- **What is being asked**
Please restate, word for word, the lines below that begin at the one with "(343, 171) = (225, 216): brown" and end at the one with "(349, 87) = (207, 626): orange". Leave out all other lines.

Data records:

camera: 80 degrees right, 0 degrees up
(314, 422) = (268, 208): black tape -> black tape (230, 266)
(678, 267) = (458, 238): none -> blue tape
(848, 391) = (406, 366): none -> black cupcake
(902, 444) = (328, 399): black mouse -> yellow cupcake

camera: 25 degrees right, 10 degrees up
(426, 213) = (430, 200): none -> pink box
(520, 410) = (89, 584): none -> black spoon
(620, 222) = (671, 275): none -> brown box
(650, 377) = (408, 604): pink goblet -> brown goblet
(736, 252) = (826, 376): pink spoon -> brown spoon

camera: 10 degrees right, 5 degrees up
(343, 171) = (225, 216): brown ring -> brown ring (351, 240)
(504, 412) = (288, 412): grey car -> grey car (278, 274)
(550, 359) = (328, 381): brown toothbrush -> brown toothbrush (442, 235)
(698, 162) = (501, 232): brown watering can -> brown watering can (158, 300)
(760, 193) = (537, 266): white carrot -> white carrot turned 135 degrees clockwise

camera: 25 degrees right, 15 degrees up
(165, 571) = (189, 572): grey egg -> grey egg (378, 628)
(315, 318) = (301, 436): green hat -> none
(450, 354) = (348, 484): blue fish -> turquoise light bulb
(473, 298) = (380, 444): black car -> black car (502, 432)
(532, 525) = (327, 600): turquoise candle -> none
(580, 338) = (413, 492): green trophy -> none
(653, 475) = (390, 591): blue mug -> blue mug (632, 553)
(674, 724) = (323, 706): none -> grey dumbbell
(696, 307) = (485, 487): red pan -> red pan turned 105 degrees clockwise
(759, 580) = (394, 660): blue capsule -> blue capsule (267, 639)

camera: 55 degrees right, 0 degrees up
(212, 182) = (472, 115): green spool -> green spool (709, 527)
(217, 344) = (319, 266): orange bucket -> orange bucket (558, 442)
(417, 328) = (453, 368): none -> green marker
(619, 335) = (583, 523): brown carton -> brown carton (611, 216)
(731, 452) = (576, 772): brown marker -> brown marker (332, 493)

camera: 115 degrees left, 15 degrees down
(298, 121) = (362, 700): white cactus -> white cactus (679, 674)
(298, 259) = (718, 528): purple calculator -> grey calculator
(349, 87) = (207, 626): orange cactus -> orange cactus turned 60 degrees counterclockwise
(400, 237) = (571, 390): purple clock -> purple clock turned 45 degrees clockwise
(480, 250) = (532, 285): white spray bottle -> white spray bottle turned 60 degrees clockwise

- **Final answer**
(343, 171) = (225, 216): brown ring -> brown ring (351, 240)
(504, 412) = (288, 412): grey car -> grey car (278, 274)
(550, 359) = (328, 381): brown toothbrush -> brown toothbrush (442, 235)
(698, 162) = (501, 232): brown watering can -> brown watering can (158, 300)
(760, 193) = (537, 266): white carrot -> white carrot turned 135 degrees clockwise

camera: 25 degrees right, 15 degrees up
(165, 571) = (189, 572): grey egg -> grey egg (378, 628)
(315, 318) = (301, 436): green hat -> none
(450, 354) = (348, 484): blue fish -> turquoise light bulb
(473, 298) = (380, 444): black car -> black car (502, 432)
(532, 525) = (327, 600): turquoise candle -> none
(580, 338) = (413, 492): green trophy -> none
(653, 475) = (390, 591): blue mug -> blue mug (632, 553)
(674, 724) = (323, 706): none -> grey dumbbell
(696, 307) = (485, 487): red pan -> red pan turned 105 degrees clockwise
(759, 580) = (394, 660): blue capsule -> blue capsule (267, 639)

camera: 55 degrees right, 0 degrees up
(212, 182) = (472, 115): green spool -> green spool (709, 527)
(217, 344) = (319, 266): orange bucket -> orange bucket (558, 442)
(417, 328) = (453, 368): none -> green marker
(619, 335) = (583, 523): brown carton -> brown carton (611, 216)
(731, 452) = (576, 772): brown marker -> brown marker (332, 493)

camera: 115 degrees left, 15 degrees down
(298, 121) = (362, 700): white cactus -> white cactus (679, 674)
(298, 259) = (718, 528): purple calculator -> grey calculator
(349, 87) = (207, 626): orange cactus -> orange cactus turned 60 degrees counterclockwise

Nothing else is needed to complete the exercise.